- Problem: Would you reproduce the data below exactly, please, leaving out its images?

- Raw data:
━━━━━━━━━━━━━━━━━━━━

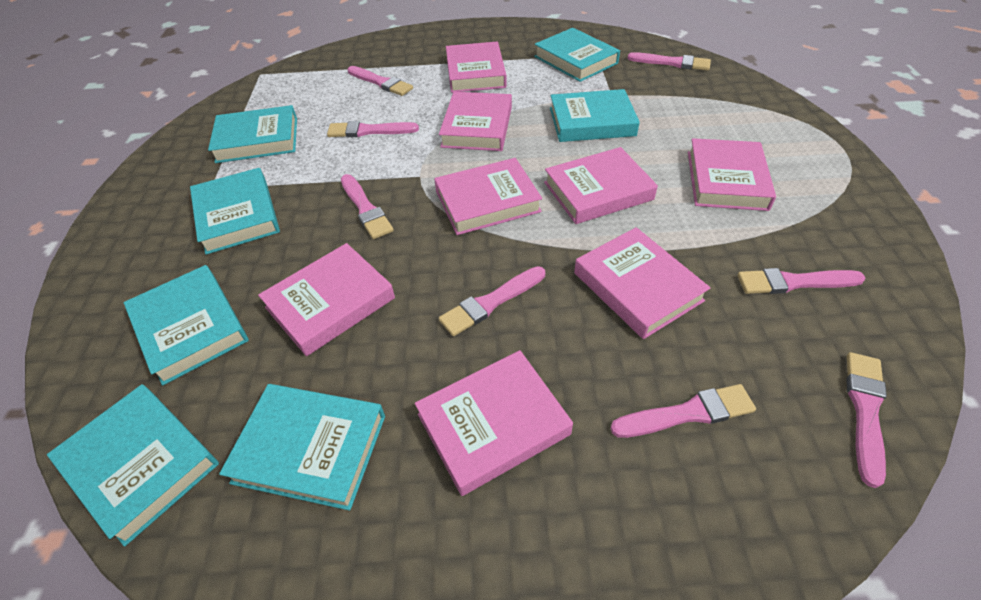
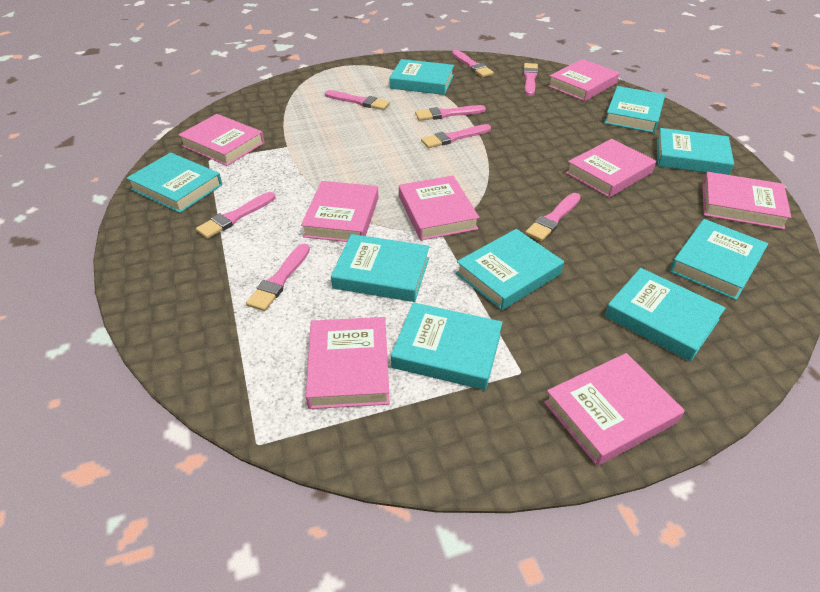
turquoise book: 7 -> 9

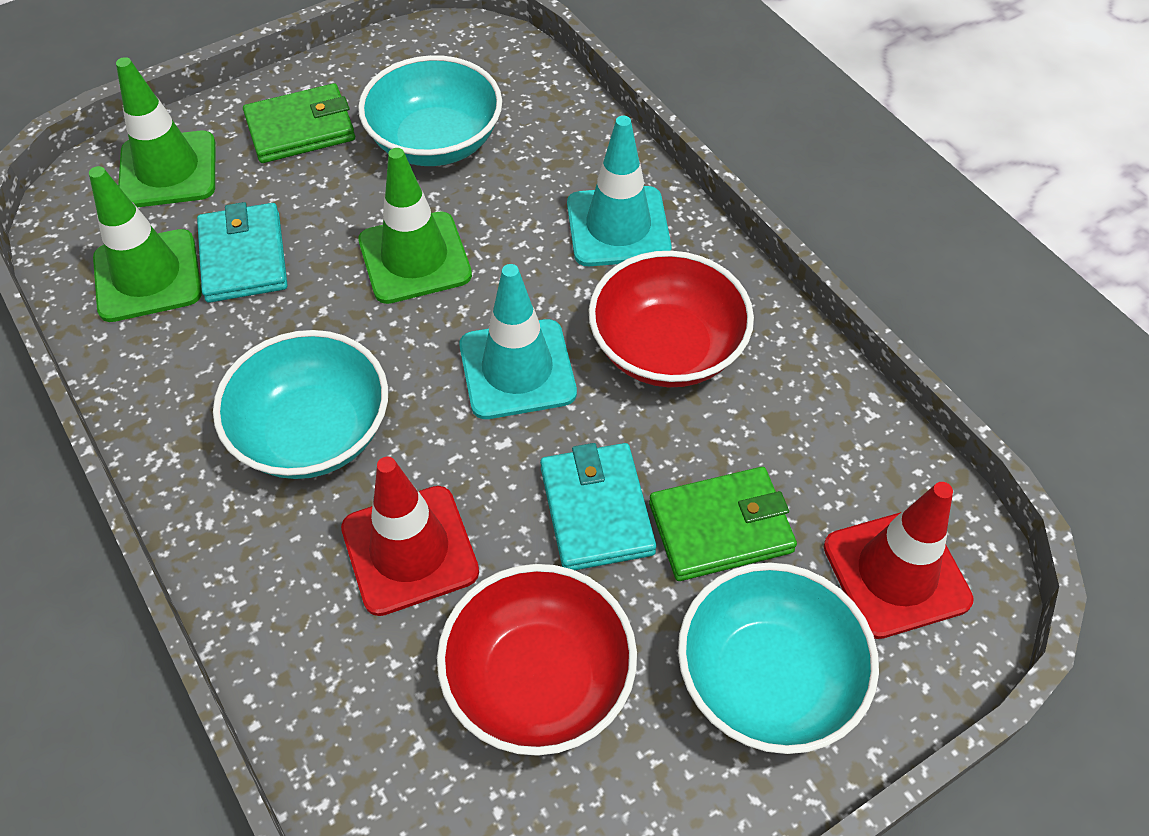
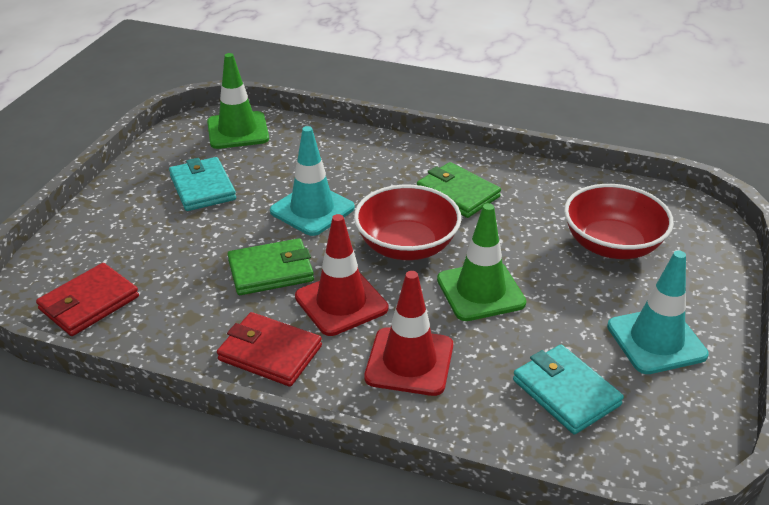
green traffic cone: 3 -> 2
red wallet: 0 -> 2
turquoise bowl: 3 -> 0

━━━━━━━━━━━━━━━━━━━━

- Your response:
turquoise book: 7 -> 9

green traffic cone: 3 -> 2
red wallet: 0 -> 2
turquoise bowl: 3 -> 0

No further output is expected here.